# LISTED RECORDS
::::::::::
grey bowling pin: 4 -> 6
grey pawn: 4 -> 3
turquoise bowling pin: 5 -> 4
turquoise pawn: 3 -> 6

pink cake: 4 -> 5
::::::::::
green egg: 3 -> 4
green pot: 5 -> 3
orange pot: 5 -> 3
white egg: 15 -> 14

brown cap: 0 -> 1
::::::::::
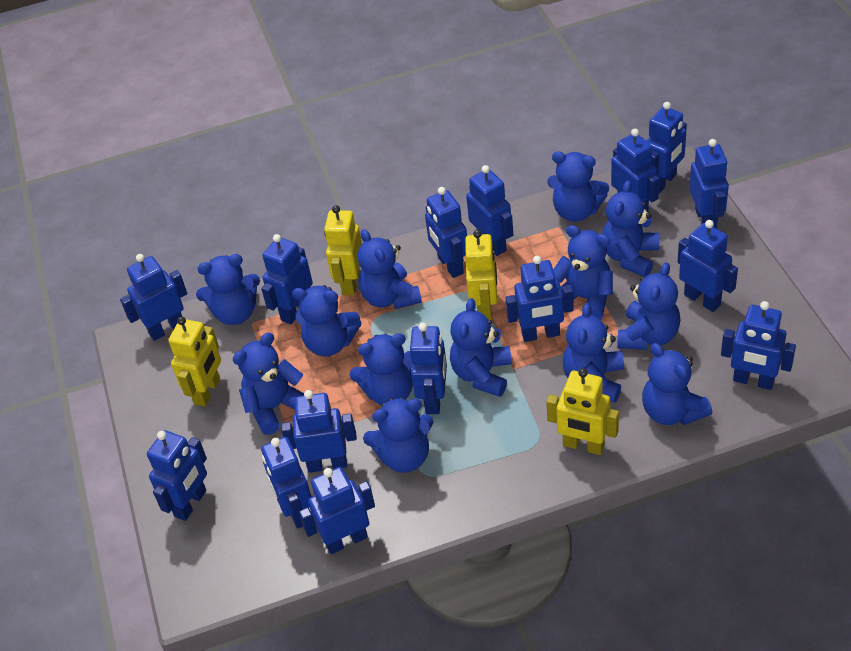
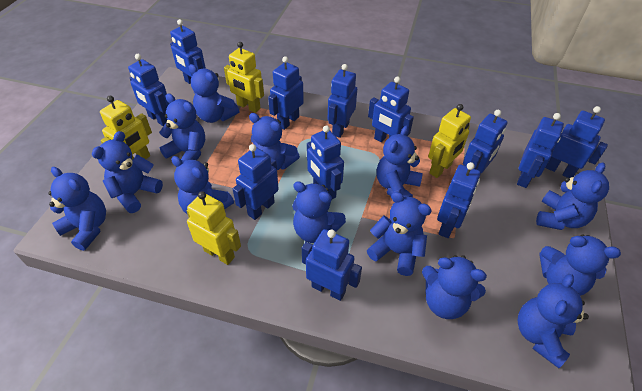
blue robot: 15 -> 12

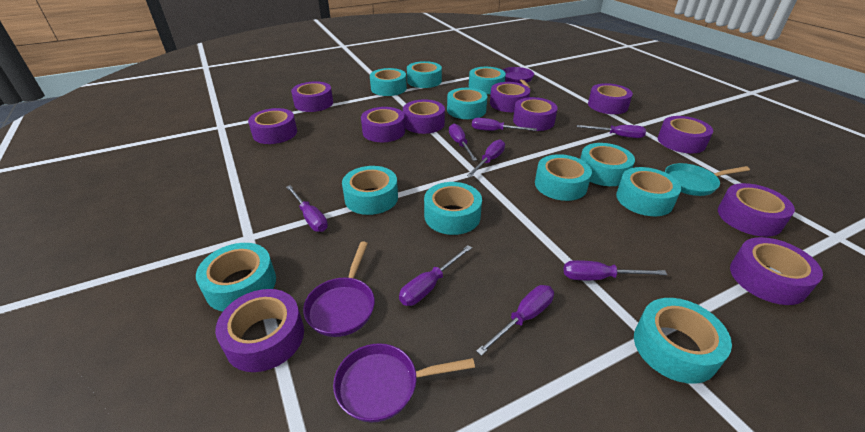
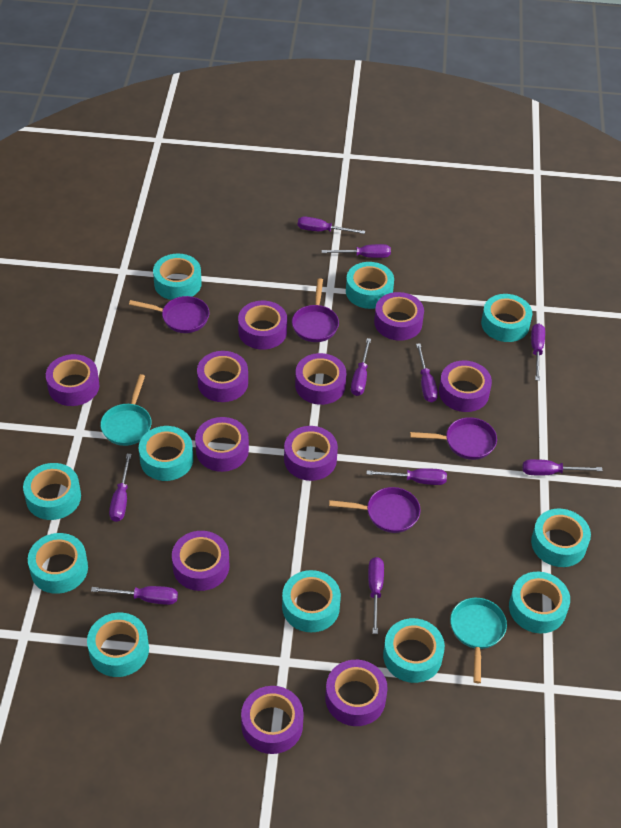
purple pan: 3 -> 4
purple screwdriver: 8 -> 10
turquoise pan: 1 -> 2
::::::::::
# ASSIGNMENT
Please go through the data above and copy each line containing the word "bowling".

# ANSWER FOR THE TASK
grey bowling pin: 4 -> 6
turquoise bowling pin: 5 -> 4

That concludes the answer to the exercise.